**Source data**:

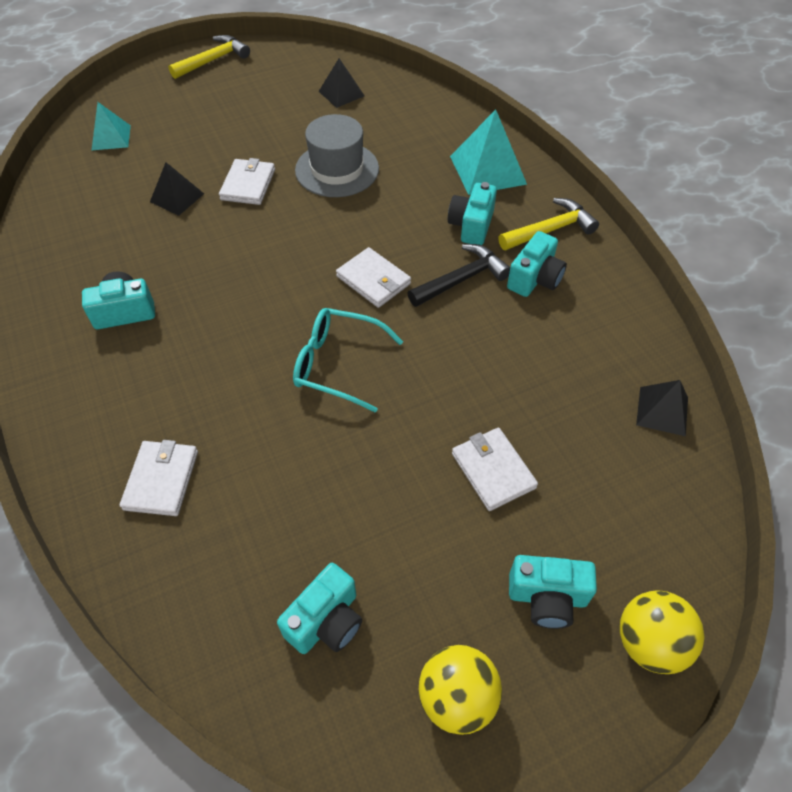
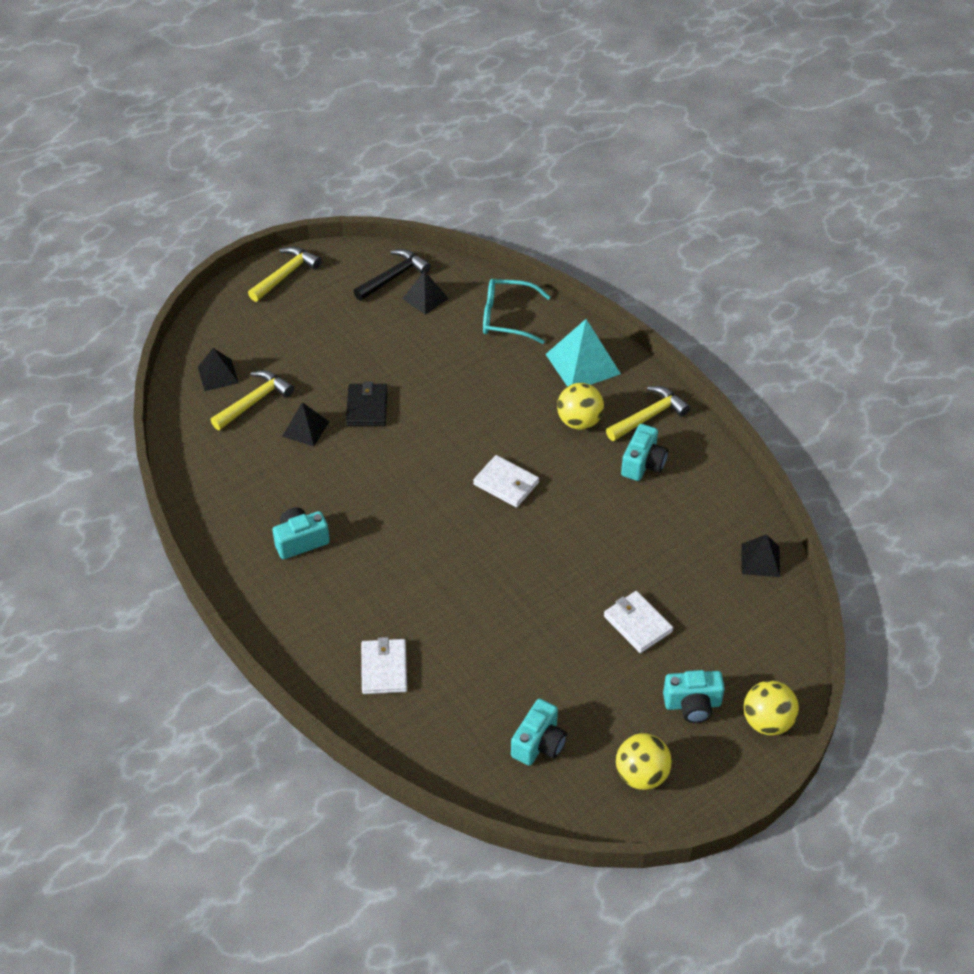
camera: 10 degrees left, 5 degrees down
turquoise pyramid [91,102,131,151] -> black pyramid [198,348,239,391]
white wallet [219,158,275,205] -> black wallet [346,382,388,426]
turquoise glasses [293,308,403,413] -> turquoise glasses moved to [483,279,550,344]
grey hat [295,114,379,197] -> none
black hammer [407,244,510,307] -> black hammer moved to [353,249,431,301]
turquoise camera [448,182,497,245] -> yellow ball [557,383,604,430]
none -> yellow hammer [211,370,294,430]

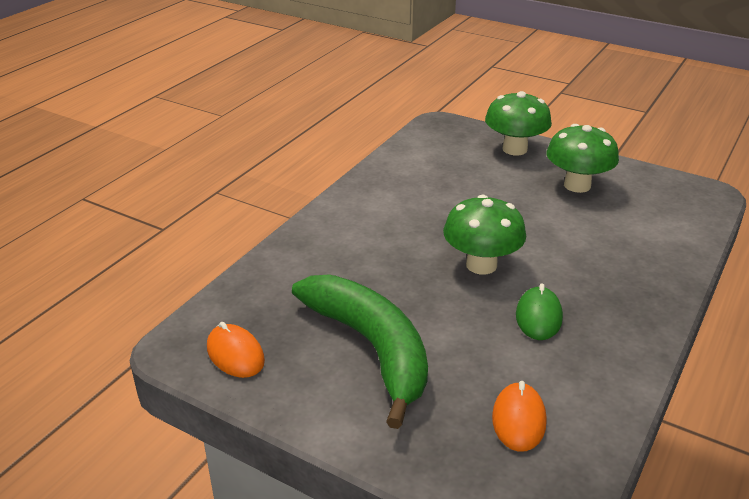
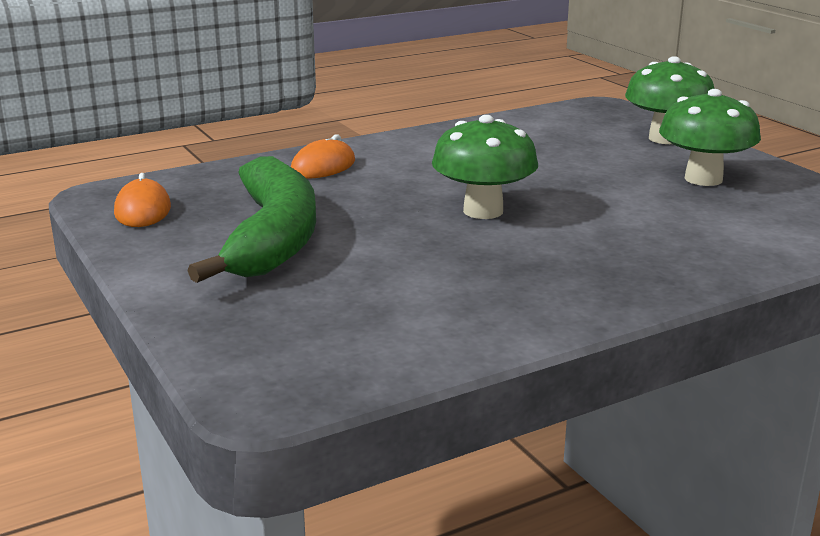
camera: 30 degrees right, 10 degrees down
orange mouse [492,381,547,452] -> orange mouse moved to [291,135,355,179]
green mouse [516,283,563,340] -> none

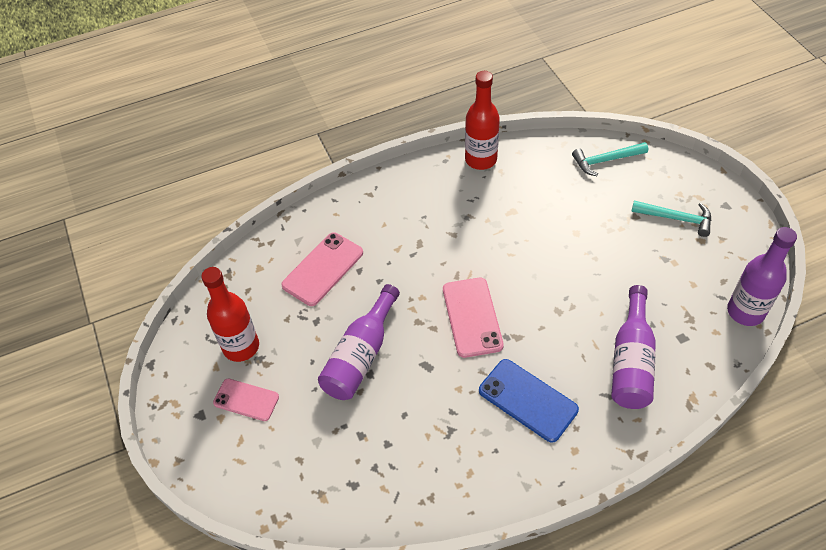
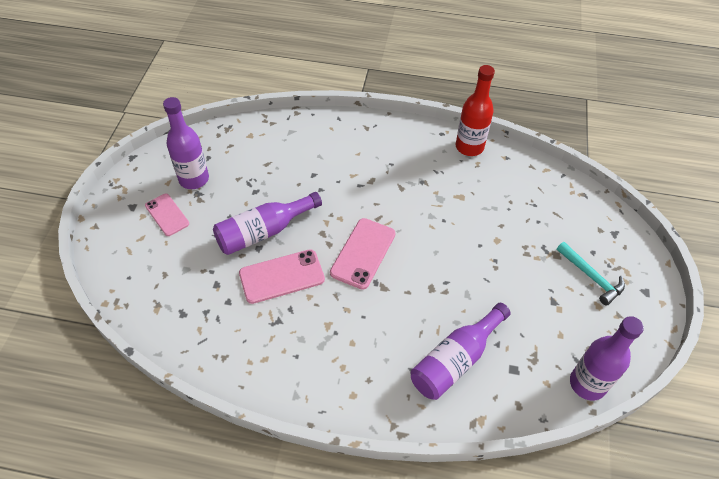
camera: 30 degrees right, 0 degrees up
red bottle [201,267,259,362] -> purple bottle [163,97,209,189]
pink phone [281,232,363,306] -> pink phone moved to [239,249,325,304]
blue phone [479,359,579,443] -> none
turquoise hammer [572,142,648,176] -> none

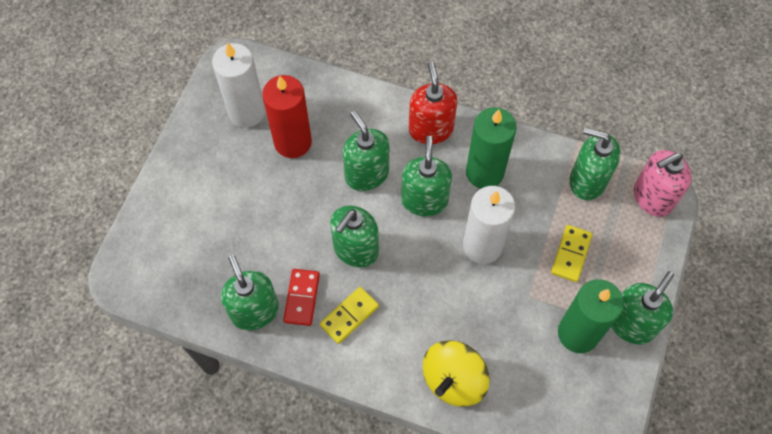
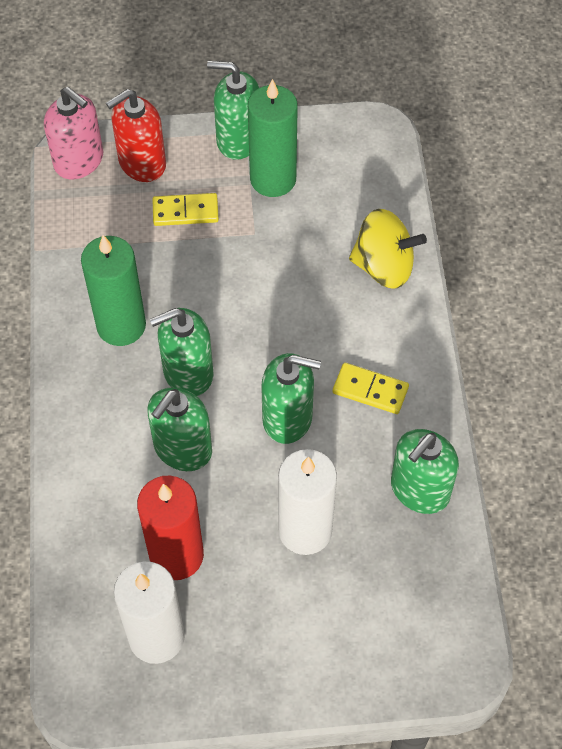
camera: 115 degrees left, 5 degrees down
red domino [283,269,320,326] -> none
red soap dispenser [409,62,457,144] -> red soap dispenser moved to [106,89,166,182]
white candle [463,186,515,264] -> white candle moved to [278,449,337,555]
green soap dispenser [570,128,620,200] -> none

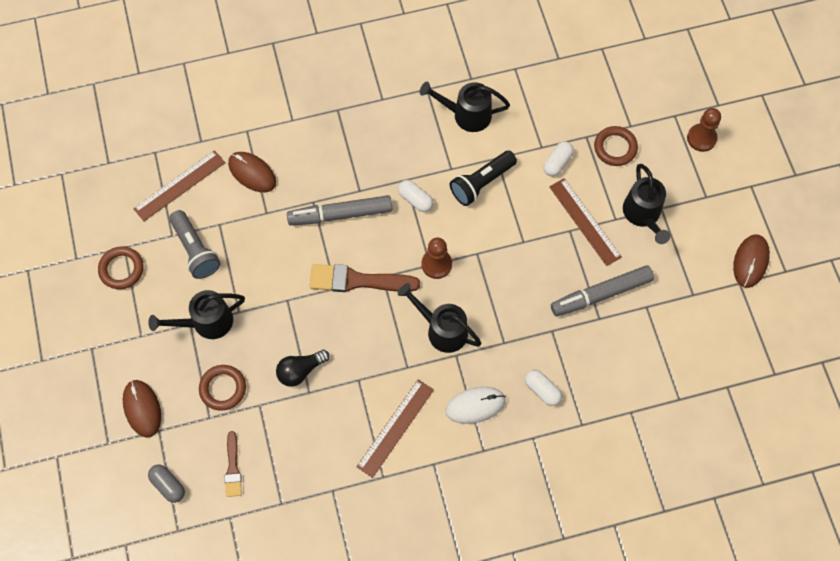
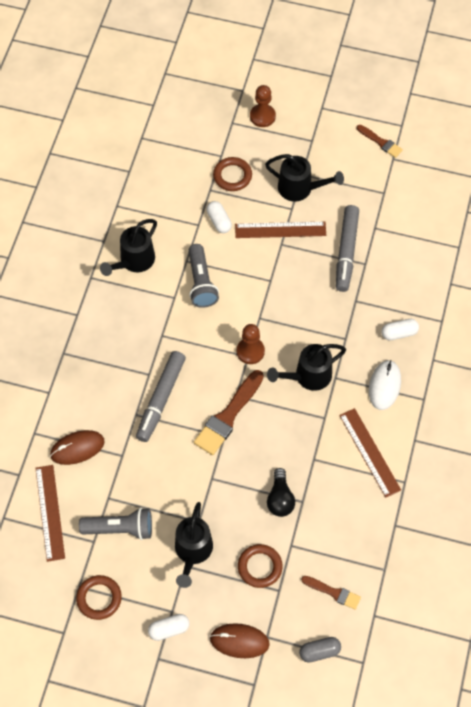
camera: 60 degrees left, 5 degrees down
white capsule [398,180,433,212] -> white capsule moved to [148,614,189,641]
black flashlight [450,151,517,206] -> grey flashlight [188,244,219,308]
brown mouse [733,234,770,288] -> brown brush [357,125,403,158]

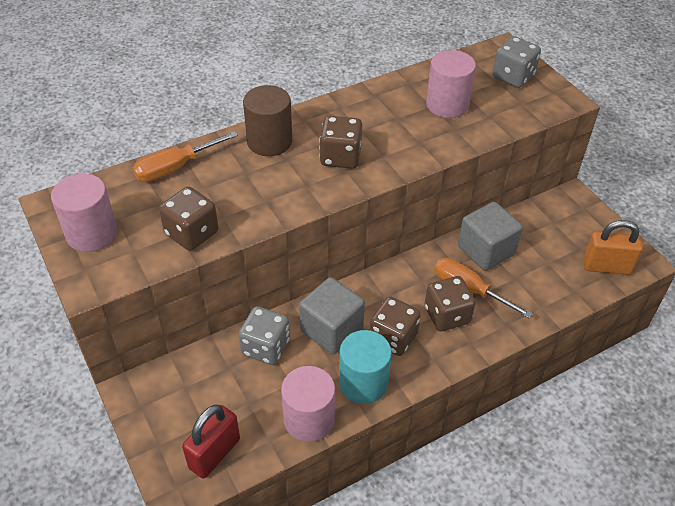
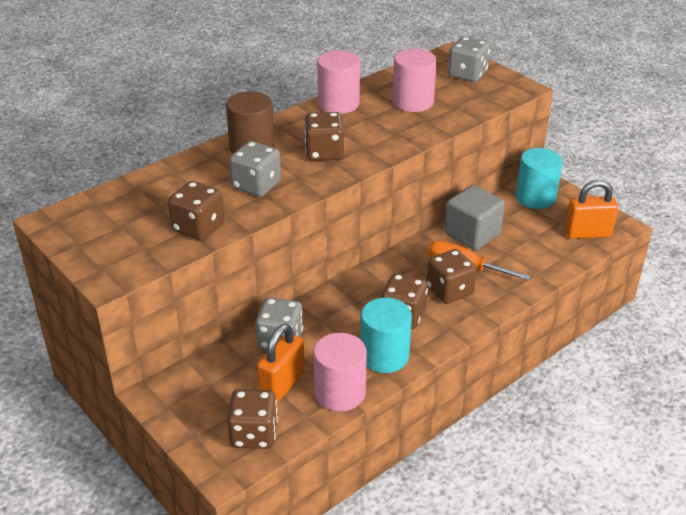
camera: 10 degrees left, 10 degrees down
pink cylinder [51,174,118,252] -> pink cylinder moved to [317,50,360,114]
orange screwdriver [133,131,238,182] -> none
red padlock [182,405,240,479] -> brown dice [227,389,278,449]
grey cube [299,277,365,354] -> none
none -> grey dice [229,141,281,197]
none -> orange padlock [257,324,305,403]
none -> turquoise cylinder [516,148,563,209]

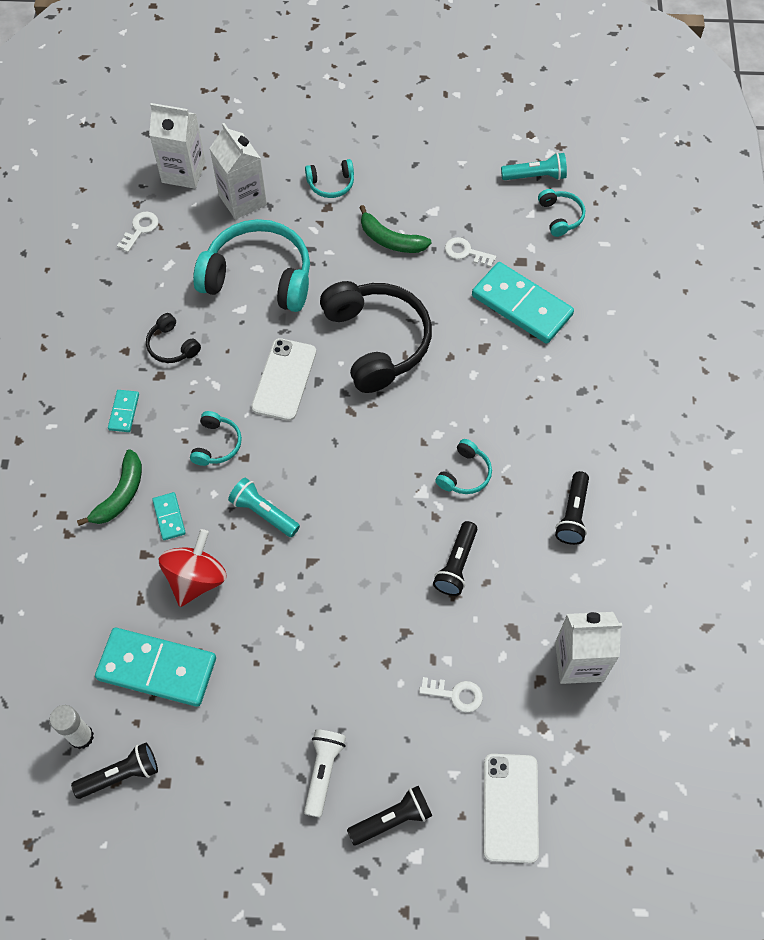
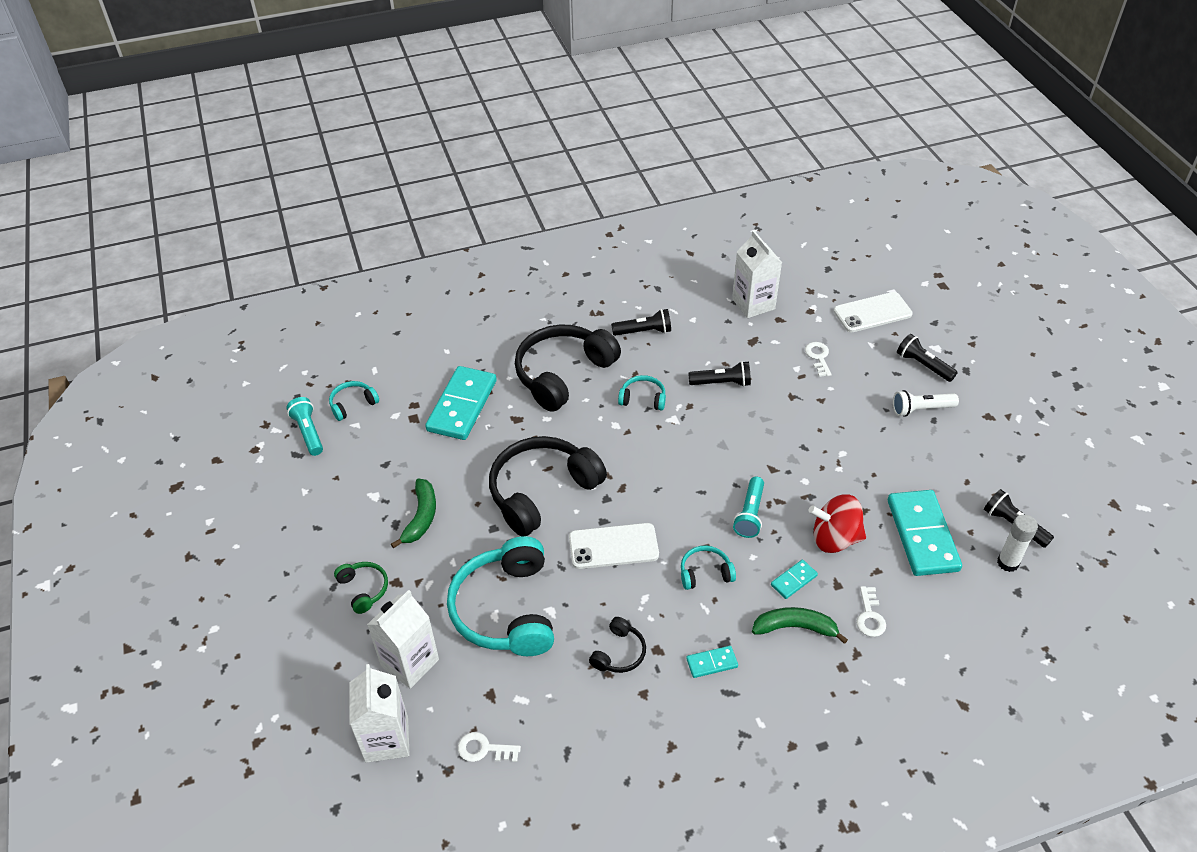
camera: 110 degrees left, 15 degrees down
turquoise headphones [305,159,354,198] -> green headphones [334,562,388,614]
white key [445,237,496,267] -> white key moved to [856,586,886,637]
none -> black headphones [515,324,621,412]

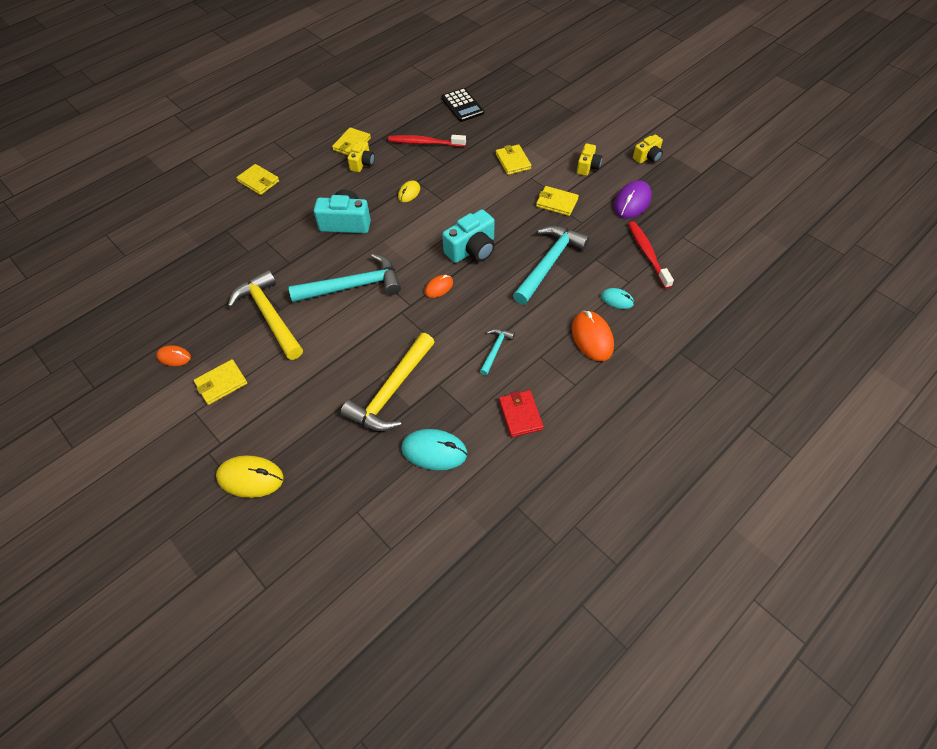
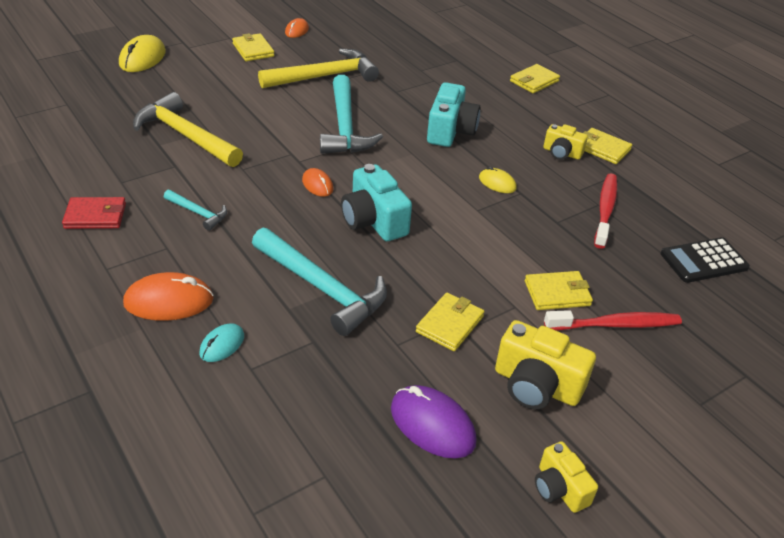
camera: 95 degrees right, 15 degrees down
turquoise mouse [401,429,468,470] -> none
yellow camera [577,144,602,176] -> yellow camera [495,320,596,409], size x1.65
red toothbrush [628,221,674,289] -> red toothbrush moved to [544,310,682,331]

**What the task asks**: Output exactly the lines from the one with "turquoise mouse [401,429,468,470] -> none" through the final line of the listing above.

**Result below**:
turquoise mouse [401,429,468,470] -> none
yellow camera [577,144,602,176] -> yellow camera [495,320,596,409], size x1.65
red toothbrush [628,221,674,289] -> red toothbrush moved to [544,310,682,331]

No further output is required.